### EXERCISE PROMPT
Make an exact transcript of the lines in the data below, starting with the one containing "cyan star: (42, 178) -> (129, 292), moved" and going on through the one containing "purple arrow: (101, 116) -> (176, 151), moved", with both included and the pictures left out.

(Dataset records)
###
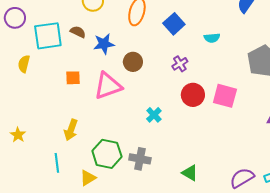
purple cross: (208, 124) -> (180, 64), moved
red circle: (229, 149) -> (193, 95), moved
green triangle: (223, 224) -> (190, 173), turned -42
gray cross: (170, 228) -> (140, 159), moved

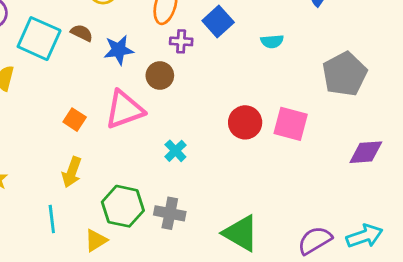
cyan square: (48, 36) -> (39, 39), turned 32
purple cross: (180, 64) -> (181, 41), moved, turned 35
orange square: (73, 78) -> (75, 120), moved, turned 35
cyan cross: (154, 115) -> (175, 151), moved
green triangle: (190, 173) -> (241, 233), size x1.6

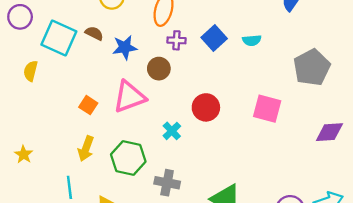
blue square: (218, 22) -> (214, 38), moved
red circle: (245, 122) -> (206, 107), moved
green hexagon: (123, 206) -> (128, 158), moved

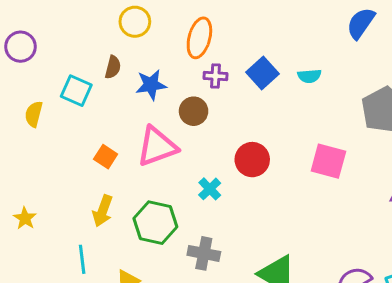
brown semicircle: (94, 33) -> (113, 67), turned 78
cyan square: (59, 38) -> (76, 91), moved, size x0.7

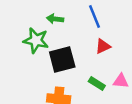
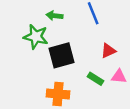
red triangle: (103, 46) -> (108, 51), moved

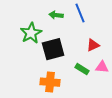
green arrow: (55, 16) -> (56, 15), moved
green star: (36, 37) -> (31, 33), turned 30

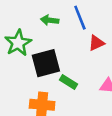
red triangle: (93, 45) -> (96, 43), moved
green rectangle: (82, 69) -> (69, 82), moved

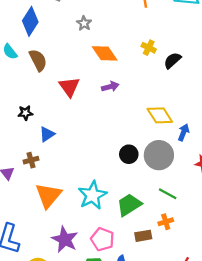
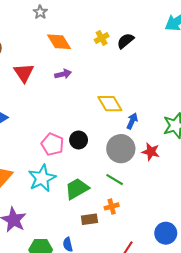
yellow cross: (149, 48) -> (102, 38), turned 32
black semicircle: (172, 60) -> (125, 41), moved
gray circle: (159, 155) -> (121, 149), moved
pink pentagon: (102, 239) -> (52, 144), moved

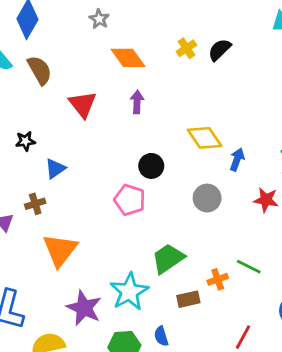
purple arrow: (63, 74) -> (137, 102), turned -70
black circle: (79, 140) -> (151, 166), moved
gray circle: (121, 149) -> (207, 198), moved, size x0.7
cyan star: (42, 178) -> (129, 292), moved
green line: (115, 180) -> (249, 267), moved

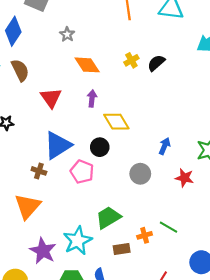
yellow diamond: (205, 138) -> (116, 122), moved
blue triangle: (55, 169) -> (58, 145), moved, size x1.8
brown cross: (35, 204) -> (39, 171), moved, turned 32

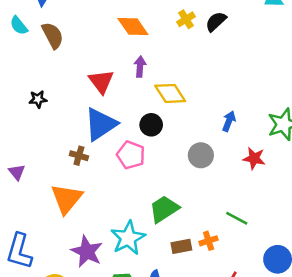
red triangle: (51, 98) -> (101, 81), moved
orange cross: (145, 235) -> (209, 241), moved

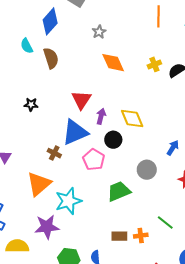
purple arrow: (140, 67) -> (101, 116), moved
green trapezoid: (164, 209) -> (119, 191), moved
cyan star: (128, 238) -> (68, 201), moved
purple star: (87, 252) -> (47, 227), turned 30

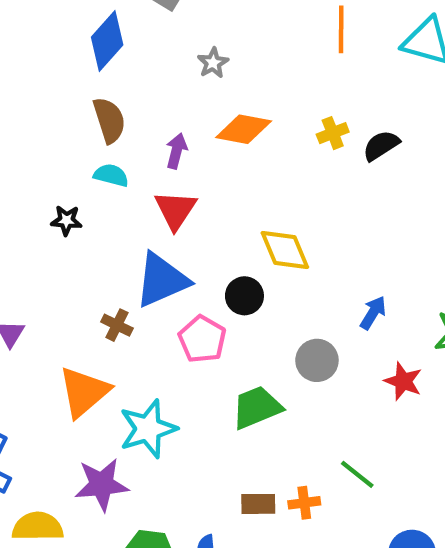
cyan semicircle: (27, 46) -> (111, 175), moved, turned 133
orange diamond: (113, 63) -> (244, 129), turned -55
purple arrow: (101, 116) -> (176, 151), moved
###
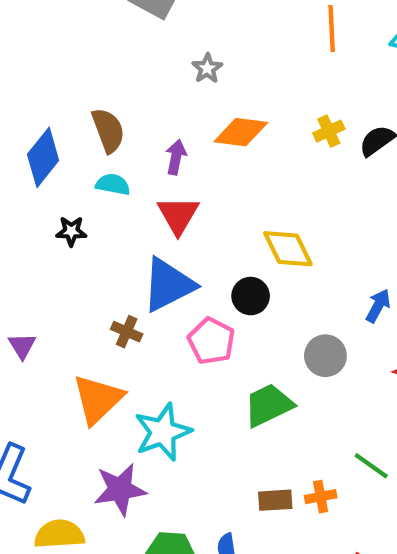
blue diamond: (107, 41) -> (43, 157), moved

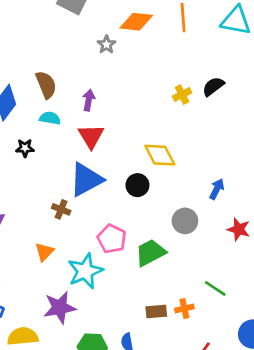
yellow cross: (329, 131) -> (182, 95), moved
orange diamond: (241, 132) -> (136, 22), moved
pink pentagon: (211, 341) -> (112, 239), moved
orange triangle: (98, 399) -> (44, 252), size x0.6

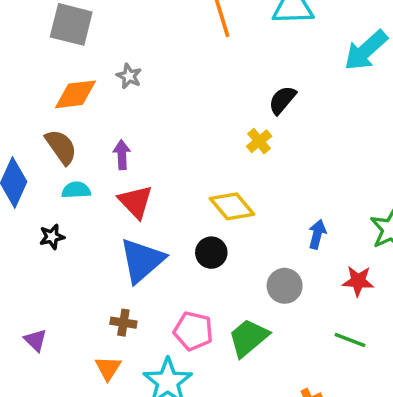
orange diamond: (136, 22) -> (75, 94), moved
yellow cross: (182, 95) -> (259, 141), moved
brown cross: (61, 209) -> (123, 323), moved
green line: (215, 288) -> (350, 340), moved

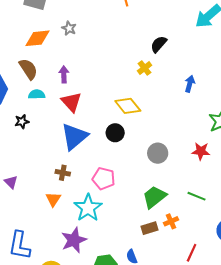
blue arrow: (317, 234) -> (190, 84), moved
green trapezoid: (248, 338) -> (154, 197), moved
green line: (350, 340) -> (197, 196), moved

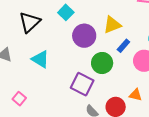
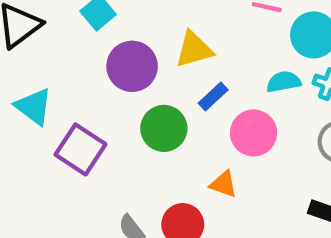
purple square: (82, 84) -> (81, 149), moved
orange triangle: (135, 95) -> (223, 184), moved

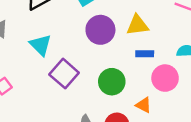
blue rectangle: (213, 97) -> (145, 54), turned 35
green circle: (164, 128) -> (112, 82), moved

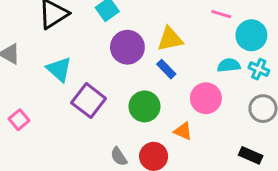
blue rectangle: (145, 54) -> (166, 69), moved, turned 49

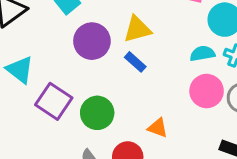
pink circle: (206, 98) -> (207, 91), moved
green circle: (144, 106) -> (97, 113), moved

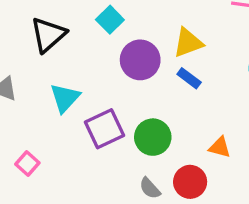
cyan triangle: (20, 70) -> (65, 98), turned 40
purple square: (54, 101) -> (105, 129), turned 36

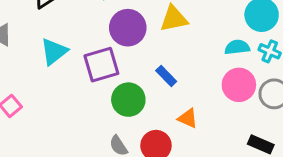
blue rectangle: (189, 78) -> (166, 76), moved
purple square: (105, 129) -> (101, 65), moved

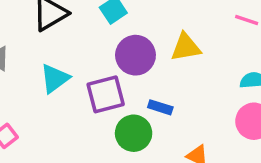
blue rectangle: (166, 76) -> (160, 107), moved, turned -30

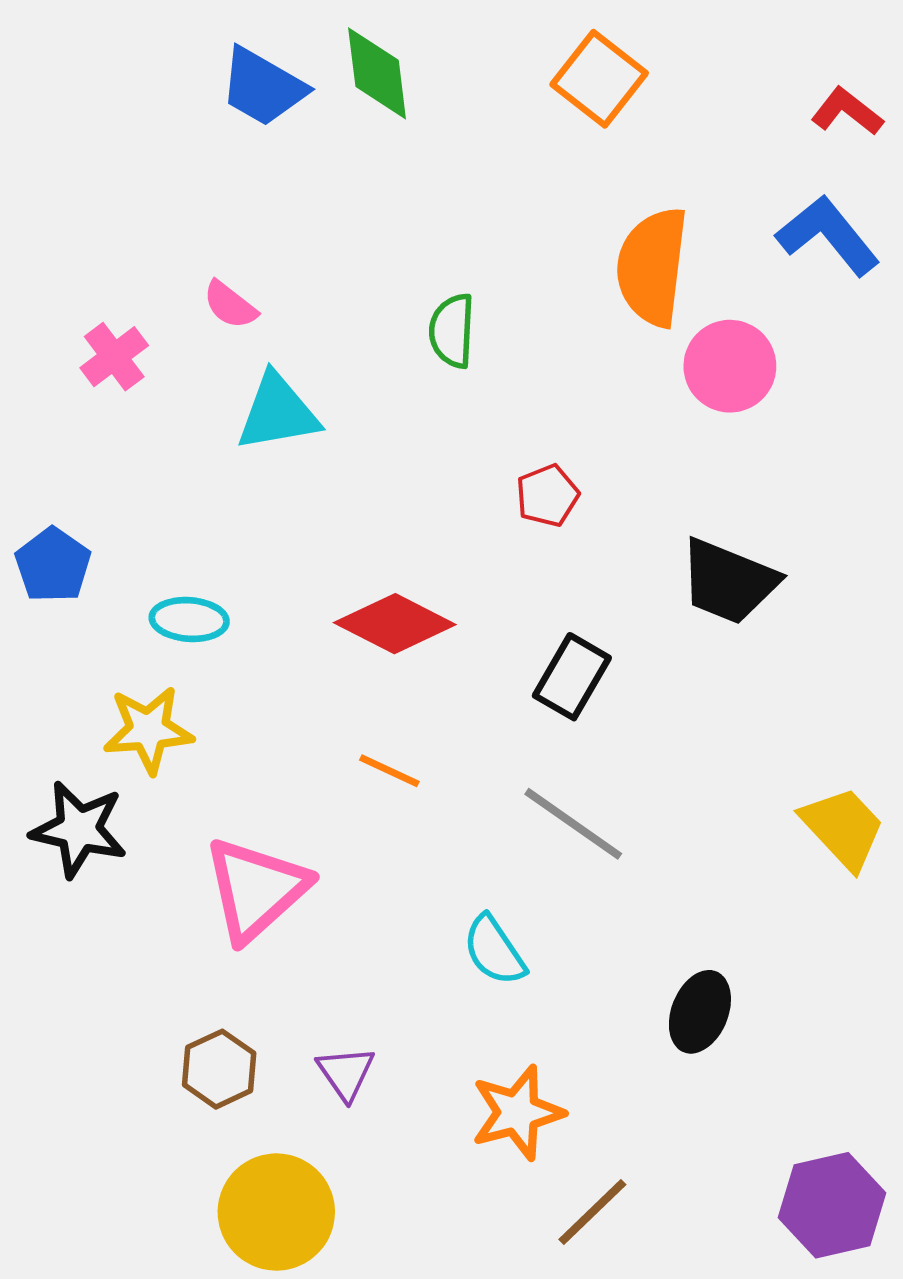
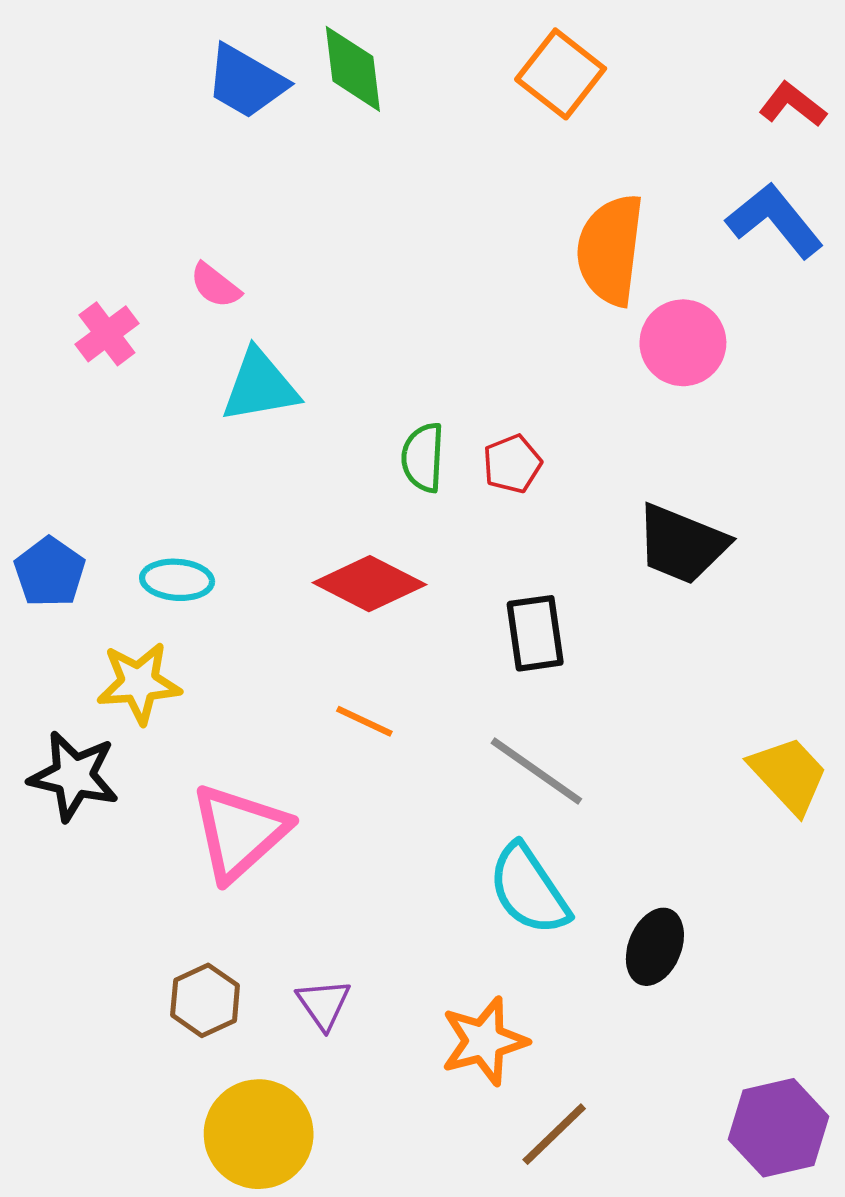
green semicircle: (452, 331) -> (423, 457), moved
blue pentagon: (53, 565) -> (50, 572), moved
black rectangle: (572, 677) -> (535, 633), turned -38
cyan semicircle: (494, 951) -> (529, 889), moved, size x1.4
###
### FINAL ANSWER
cyan star: (42, 178) -> (129, 292), moved
green line: (115, 180) -> (249, 267), moved

yellow diamond: (205, 138) -> (116, 122), moved
blue triangle: (55, 169) -> (58, 145), moved, size x1.8
brown cross: (35, 204) -> (39, 171), moved, turned 32

red triangle: (51, 98) -> (101, 81), moved
orange cross: (145, 235) -> (209, 241), moved

purple arrow: (140, 67) -> (101, 116), moved
green trapezoid: (164, 209) -> (119, 191), moved
cyan star: (128, 238) -> (68, 201), moved
purple star: (87, 252) -> (47, 227), turned 30

cyan semicircle: (27, 46) -> (111, 175), moved, turned 133
orange diamond: (113, 63) -> (244, 129), turned -55
purple arrow: (101, 116) -> (176, 151), moved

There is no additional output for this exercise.